WHAT IS EXPECTED >> Tally every line in the listing that holds the string "camera", then state the total and nothing more.

DATA SUPPLIED >>
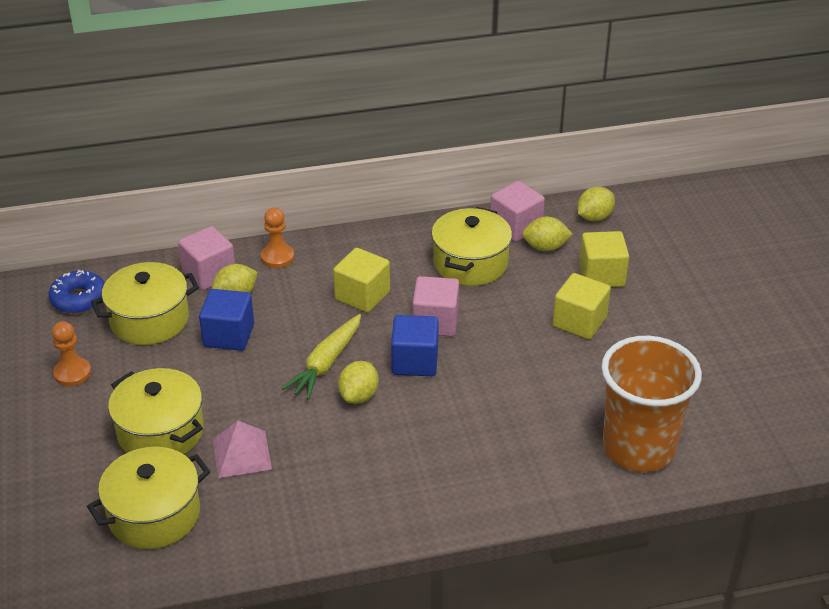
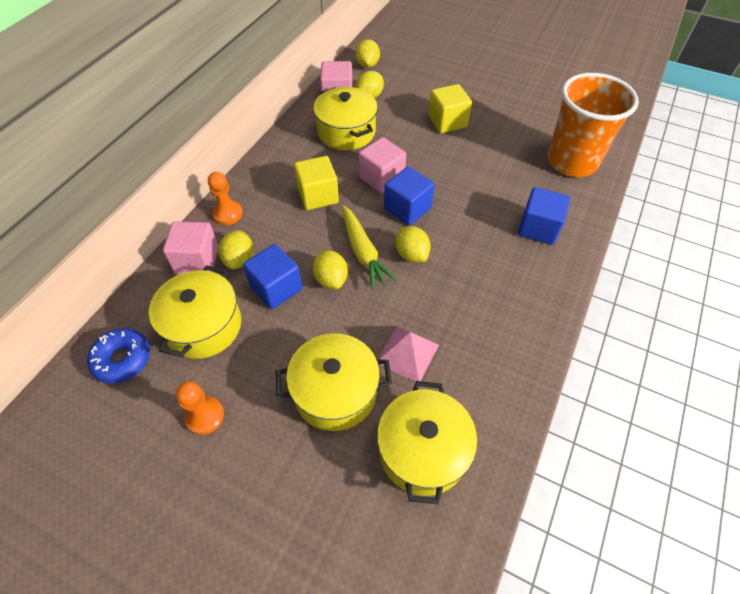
camera: 50 degrees left, 15 degrees up
(273, 362) = (331, 279): none -> yellow lemon
(498, 468) = (538, 228): none -> blue cube
(601, 275) = (418, 91): yellow cube -> none

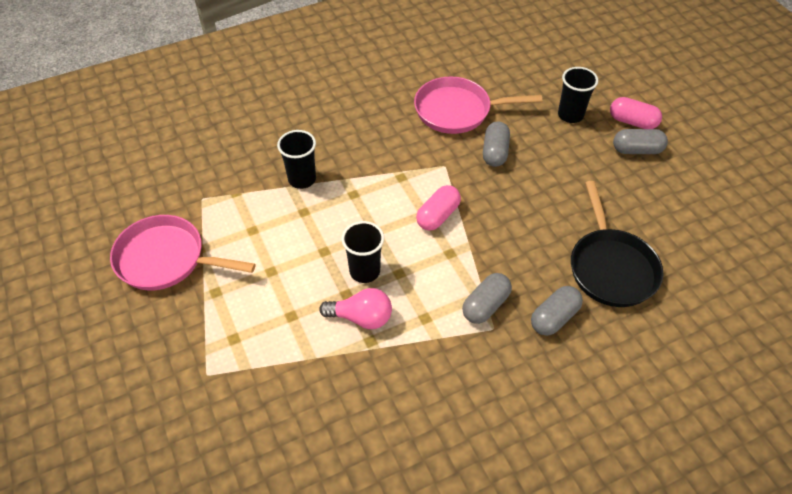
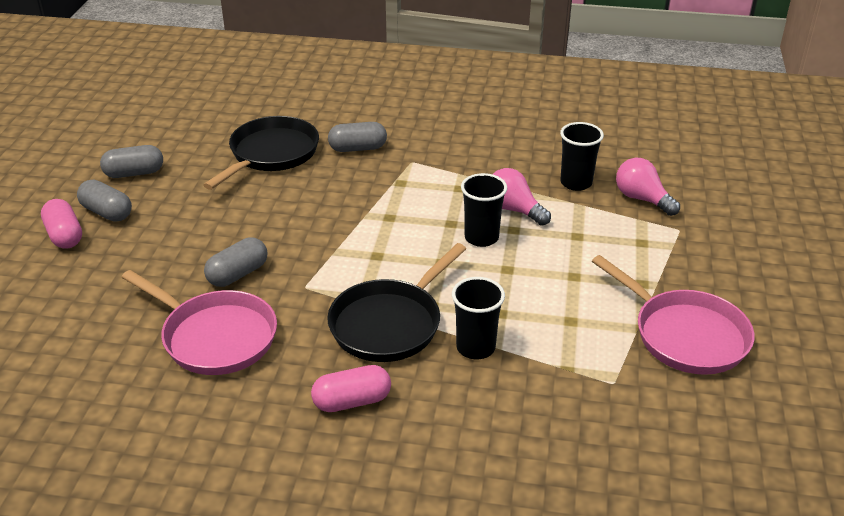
camera: 145 degrees left, 15 degrees down
(256, 399) = (642, 199): none -> pink light bulb
(367, 168) = (390, 323): none -> black pan
(438, 216) = (366, 248): pink capsule -> pink capsule (352, 401)
(485, 305) = (401, 175): grey capsule -> grey capsule (134, 173)
(570, 115) = (108, 271): black cup -> black cup (576, 183)

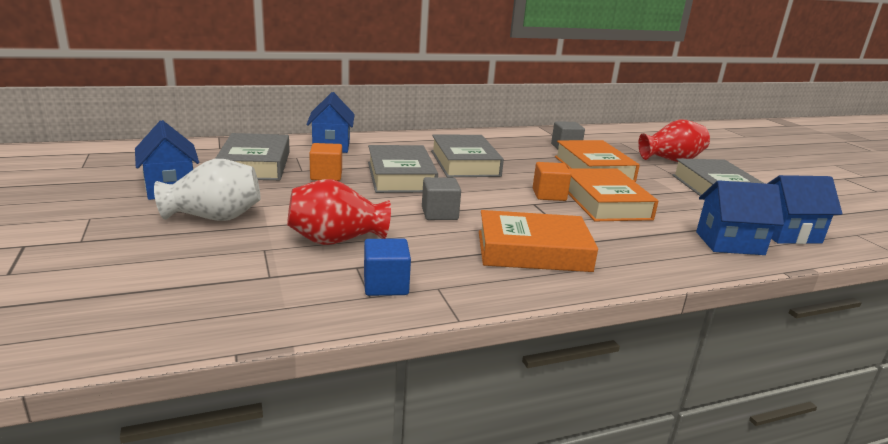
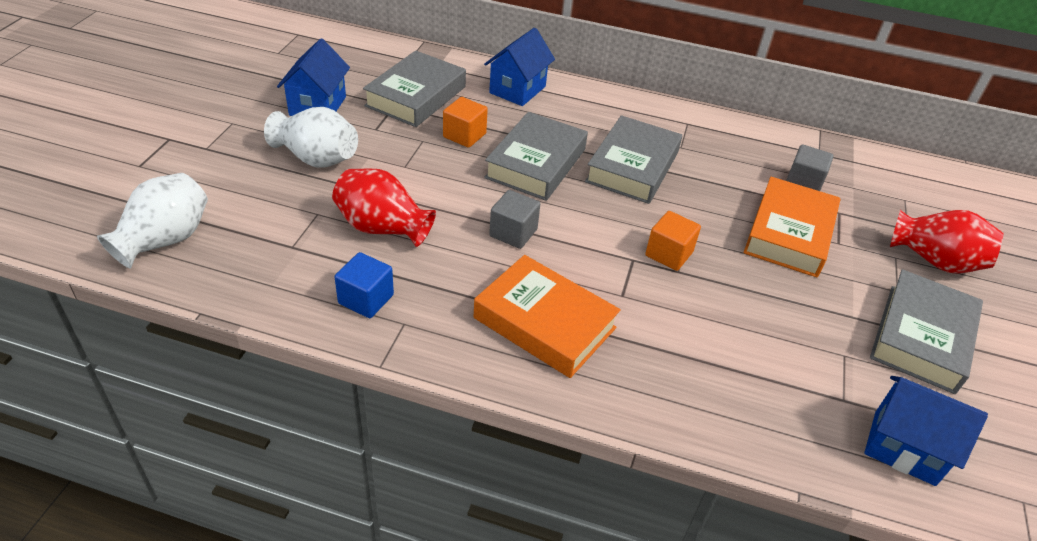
camera: 35 degrees right, 20 degrees up
(118, 316) = (165, 240): none -> white vase
(605, 202) = (723, 293): orange book -> none
(729, 243) = (794, 422): blue house -> none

EXERCISE ANSWER >> 3